● Saved entries:

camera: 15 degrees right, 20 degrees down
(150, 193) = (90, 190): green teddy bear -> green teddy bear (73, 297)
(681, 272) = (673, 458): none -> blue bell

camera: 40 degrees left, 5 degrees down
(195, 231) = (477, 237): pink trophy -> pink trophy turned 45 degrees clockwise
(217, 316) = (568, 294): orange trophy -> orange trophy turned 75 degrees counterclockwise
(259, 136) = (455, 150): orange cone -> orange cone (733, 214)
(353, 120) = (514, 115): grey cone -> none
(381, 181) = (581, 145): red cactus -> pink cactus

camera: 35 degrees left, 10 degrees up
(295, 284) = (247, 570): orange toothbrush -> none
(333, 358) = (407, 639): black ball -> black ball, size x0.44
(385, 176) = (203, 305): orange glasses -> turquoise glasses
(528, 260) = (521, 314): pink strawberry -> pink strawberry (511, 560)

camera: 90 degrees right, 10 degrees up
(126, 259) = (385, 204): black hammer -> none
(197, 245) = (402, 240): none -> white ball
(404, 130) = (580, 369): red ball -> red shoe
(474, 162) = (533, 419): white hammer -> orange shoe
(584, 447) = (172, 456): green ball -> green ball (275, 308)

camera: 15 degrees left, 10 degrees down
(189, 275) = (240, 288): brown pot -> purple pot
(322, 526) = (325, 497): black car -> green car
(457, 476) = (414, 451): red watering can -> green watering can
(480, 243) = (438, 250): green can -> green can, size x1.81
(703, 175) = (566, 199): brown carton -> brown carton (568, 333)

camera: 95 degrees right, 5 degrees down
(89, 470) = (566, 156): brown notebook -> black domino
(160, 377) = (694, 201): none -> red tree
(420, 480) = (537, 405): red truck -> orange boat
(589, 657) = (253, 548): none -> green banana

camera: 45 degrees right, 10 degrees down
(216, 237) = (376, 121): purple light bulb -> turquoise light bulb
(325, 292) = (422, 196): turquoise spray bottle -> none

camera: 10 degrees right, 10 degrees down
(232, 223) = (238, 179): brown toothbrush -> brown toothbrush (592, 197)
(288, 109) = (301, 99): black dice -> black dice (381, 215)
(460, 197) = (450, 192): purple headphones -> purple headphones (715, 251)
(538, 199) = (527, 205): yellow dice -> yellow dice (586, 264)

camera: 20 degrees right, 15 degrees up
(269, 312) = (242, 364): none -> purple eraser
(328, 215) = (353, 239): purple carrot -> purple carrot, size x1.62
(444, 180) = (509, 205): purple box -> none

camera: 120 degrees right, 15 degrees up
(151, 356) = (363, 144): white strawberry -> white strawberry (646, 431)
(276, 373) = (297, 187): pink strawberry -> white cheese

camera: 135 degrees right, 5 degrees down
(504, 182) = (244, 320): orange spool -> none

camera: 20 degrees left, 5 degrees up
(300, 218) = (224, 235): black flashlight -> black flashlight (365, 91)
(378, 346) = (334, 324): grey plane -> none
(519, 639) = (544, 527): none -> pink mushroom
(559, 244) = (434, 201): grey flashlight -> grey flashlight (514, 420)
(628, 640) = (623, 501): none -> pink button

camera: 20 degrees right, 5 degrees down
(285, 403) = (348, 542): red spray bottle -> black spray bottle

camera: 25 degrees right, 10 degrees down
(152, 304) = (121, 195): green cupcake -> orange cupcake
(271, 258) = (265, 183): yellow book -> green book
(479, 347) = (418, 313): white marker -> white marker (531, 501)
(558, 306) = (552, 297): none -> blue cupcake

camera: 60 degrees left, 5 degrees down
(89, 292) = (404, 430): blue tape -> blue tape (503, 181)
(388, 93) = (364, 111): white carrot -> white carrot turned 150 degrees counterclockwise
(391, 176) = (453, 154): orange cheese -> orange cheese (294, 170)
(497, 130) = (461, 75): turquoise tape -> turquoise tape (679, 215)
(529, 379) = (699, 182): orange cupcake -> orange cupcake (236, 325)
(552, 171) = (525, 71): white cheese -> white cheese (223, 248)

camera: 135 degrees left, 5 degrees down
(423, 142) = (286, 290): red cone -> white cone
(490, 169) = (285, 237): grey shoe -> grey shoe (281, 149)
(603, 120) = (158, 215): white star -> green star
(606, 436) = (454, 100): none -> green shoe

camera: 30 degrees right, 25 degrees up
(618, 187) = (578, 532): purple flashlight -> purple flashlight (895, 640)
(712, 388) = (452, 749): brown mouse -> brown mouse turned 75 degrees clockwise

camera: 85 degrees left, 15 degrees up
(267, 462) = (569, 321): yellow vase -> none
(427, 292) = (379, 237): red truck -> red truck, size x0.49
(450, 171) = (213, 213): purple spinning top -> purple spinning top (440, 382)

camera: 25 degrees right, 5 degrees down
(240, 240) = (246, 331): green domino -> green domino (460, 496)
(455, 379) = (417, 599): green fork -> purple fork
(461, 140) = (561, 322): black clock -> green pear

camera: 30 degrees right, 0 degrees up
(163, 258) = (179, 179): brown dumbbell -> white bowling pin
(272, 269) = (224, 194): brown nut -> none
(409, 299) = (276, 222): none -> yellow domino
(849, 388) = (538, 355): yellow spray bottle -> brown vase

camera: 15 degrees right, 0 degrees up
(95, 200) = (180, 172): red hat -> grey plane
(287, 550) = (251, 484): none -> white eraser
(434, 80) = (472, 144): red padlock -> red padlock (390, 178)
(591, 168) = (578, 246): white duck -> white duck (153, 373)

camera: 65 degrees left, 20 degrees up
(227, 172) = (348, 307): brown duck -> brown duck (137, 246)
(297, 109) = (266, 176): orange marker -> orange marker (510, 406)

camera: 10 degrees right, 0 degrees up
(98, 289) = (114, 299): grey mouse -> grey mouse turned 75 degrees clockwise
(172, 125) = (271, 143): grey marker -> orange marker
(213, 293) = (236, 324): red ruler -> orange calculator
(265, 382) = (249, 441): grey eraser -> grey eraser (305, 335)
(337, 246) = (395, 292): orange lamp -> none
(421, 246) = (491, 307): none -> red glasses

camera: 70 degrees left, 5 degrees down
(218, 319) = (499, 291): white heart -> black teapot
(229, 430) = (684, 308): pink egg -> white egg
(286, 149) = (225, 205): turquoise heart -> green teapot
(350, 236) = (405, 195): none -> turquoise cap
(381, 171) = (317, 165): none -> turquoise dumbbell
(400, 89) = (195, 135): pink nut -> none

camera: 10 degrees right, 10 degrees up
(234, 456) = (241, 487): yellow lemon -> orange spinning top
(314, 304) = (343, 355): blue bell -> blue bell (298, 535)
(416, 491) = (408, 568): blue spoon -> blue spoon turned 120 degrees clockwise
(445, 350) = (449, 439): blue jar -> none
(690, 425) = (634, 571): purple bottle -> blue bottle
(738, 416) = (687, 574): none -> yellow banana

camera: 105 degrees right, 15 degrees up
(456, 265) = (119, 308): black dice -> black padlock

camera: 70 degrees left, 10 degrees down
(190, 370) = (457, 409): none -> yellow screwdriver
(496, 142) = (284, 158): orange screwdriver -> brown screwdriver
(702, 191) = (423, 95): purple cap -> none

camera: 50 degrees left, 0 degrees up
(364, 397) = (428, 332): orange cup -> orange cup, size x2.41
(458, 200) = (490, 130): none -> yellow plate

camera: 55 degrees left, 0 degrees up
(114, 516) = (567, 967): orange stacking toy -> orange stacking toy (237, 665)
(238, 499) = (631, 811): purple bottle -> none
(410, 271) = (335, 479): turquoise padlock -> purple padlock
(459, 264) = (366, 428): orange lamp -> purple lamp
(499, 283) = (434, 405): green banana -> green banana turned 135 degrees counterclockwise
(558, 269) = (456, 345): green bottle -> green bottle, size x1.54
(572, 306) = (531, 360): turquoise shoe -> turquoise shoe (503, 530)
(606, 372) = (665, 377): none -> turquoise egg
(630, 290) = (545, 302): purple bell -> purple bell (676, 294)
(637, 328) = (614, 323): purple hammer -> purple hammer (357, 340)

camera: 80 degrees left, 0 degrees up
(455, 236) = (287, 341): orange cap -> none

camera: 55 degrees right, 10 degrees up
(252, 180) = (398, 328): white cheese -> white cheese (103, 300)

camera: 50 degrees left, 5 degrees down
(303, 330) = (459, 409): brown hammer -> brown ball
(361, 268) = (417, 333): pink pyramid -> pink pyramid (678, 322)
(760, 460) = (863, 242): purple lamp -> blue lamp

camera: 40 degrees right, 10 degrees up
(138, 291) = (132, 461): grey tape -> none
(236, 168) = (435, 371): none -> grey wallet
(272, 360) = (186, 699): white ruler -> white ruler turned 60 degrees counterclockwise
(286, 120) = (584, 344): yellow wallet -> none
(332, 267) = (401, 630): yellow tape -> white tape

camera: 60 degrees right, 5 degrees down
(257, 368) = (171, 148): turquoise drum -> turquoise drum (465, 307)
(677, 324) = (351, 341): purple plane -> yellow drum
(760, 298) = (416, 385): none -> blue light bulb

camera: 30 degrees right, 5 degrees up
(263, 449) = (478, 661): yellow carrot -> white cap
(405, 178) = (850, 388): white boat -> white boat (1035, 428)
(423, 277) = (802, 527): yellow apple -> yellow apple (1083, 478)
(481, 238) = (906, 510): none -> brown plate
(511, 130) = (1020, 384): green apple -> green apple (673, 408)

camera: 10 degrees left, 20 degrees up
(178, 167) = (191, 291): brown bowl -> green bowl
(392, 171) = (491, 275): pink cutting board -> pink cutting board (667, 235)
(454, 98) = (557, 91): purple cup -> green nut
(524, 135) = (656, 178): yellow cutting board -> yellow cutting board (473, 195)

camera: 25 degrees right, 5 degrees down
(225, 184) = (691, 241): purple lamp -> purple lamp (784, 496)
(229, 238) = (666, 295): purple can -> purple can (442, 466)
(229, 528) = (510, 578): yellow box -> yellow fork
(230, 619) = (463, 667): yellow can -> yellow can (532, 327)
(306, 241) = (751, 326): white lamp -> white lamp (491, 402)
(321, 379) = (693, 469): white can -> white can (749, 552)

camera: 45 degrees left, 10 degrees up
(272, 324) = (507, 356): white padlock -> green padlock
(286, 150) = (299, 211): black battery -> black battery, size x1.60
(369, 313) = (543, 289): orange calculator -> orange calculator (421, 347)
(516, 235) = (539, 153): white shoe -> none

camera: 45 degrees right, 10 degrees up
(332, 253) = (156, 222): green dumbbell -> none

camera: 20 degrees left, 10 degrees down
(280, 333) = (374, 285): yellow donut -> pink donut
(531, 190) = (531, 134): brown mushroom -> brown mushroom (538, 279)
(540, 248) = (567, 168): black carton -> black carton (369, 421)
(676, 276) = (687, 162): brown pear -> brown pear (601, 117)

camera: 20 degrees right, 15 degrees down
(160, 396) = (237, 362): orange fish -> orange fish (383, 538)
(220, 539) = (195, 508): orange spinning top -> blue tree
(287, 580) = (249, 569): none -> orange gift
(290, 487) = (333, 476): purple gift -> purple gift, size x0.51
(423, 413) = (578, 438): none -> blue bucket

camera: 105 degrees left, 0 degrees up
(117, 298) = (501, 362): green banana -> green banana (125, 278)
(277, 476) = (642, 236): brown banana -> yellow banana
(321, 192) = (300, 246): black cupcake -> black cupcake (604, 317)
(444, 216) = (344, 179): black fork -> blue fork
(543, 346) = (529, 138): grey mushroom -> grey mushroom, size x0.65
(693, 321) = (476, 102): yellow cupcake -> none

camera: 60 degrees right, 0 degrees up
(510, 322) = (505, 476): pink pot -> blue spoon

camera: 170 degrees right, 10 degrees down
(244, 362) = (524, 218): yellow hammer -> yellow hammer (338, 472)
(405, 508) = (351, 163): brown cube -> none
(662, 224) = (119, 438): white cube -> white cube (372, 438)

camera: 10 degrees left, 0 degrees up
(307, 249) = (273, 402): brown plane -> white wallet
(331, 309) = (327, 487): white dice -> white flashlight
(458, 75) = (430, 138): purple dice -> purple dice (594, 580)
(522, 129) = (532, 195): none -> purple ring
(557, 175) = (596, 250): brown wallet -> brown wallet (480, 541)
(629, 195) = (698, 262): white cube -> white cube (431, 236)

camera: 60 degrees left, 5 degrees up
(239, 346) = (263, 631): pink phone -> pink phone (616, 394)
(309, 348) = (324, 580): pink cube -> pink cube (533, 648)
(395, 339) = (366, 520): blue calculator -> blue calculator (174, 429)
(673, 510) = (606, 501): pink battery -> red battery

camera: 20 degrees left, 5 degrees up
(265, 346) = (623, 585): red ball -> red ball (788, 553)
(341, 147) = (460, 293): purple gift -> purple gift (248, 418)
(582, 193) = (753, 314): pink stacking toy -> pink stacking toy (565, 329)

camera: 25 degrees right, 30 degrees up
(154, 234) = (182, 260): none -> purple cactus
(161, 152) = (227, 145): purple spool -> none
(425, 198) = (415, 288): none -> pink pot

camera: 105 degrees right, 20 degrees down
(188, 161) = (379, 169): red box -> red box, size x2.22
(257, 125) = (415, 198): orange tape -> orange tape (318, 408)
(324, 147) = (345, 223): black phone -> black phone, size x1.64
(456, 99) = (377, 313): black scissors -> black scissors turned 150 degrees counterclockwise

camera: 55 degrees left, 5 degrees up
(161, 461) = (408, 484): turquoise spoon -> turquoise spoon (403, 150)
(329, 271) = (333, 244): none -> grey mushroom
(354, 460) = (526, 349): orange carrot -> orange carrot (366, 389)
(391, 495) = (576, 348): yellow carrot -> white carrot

● What the task requires: Out of the entries, report each line that contains the word "flashlight".

● Task solution:
(300, 218) = (224, 235): black flashlight -> black flashlight (365, 91)
(559, 244) = (434, 201): grey flashlight -> grey flashlight (514, 420)
(618, 187) = (578, 532): purple flashlight -> purple flashlight (895, 640)
(331, 309) = (327, 487): white dice -> white flashlight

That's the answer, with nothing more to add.